- REQUIRED WORK: Copy the records below verbatim, from the first line through the line containing "D103: diode 1N4148", inclusive, and output nothing else.

[Edit difference data]
::::
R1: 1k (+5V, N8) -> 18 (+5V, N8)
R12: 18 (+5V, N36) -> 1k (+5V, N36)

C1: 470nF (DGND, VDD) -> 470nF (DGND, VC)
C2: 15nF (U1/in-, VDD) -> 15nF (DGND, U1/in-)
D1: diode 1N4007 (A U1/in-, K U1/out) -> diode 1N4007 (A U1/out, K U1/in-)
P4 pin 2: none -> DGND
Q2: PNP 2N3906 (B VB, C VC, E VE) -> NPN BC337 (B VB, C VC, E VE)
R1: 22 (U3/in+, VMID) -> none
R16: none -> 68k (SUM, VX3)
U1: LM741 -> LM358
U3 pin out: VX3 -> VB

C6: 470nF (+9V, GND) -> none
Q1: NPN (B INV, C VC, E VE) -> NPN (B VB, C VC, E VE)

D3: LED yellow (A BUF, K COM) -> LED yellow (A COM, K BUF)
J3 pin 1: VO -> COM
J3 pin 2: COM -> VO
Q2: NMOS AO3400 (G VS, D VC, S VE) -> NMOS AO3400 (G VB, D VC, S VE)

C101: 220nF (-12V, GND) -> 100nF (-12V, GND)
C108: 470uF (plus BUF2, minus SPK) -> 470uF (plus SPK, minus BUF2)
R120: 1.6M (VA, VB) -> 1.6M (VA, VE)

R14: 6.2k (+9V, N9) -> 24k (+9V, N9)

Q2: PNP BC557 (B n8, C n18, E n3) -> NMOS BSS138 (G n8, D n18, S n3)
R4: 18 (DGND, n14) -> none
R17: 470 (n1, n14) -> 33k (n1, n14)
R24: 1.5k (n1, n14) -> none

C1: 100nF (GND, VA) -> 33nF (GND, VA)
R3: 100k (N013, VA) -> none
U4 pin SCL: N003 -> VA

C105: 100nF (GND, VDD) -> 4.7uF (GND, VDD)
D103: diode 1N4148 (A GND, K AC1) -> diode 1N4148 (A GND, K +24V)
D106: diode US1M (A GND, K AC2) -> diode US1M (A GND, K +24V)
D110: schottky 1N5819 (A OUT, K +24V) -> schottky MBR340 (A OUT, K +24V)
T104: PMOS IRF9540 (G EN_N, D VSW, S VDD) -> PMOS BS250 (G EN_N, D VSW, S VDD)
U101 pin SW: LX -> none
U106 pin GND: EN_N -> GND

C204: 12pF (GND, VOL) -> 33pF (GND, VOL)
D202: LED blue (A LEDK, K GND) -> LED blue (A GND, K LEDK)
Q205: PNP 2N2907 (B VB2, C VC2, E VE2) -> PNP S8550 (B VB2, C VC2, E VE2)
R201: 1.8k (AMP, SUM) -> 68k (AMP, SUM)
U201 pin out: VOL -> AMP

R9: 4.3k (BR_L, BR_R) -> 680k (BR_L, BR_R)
::::
- TASK ANSWER:
R1: 1k (+5V, N8) -> 18 (+5V, N8)
R12: 18 (+5V, N36) -> 1k (+5V, N36)

C1: 470nF (DGND, VDD) -> 470nF (DGND, VC)
C2: 15nF (U1/in-, VDD) -> 15nF (DGND, U1/in-)
D1: diode 1N4007 (A U1/in-, K U1/out) -> diode 1N4007 (A U1/out, K U1/in-)
P4 pin 2: none -> DGND
Q2: PNP 2N3906 (B VB, C VC, E VE) -> NPN BC337 (B VB, C VC, E VE)
R1: 22 (U3/in+, VMID) -> none
R16: none -> 68k (SUM, VX3)
U1: LM741 -> LM358
U3 pin out: VX3 -> VB

C6: 470nF (+9V, GND) -> none
Q1: NPN (B INV, C VC, E VE) -> NPN (B VB, C VC, E VE)

D3: LED yellow (A BUF, K COM) -> LED yellow (A COM, K BUF)
J3 pin 1: VO -> COM
J3 pin 2: COM -> VO
Q2: NMOS AO3400 (G VS, D VC, S VE) -> NMOS AO3400 (G VB, D VC, S VE)

C101: 220nF (-12V, GND) -> 100nF (-12V, GND)
C108: 470uF (plus BUF2, minus SPK) -> 470uF (plus SPK, minus BUF2)
R120: 1.6M (VA, VB) -> 1.6M (VA, VE)

R14: 6.2k (+9V, N9) -> 24k (+9V, N9)

Q2: PNP BC557 (B n8, C n18, E n3) -> NMOS BSS138 (G n8, D n18, S n3)
R4: 18 (DGND, n14) -> none
R17: 470 (n1, n14) -> 33k (n1, n14)
R24: 1.5k (n1, n14) -> none

C1: 100nF (GND, VA) -> 33nF (GND, VA)
R3: 100k (N013, VA) -> none
U4 pin SCL: N003 -> VA

C105: 100nF (GND, VDD) -> 4.7uF (GND, VDD)
D103: diode 1N4148 (A GND, K AC1) -> diode 1N4148 (A GND, K +24V)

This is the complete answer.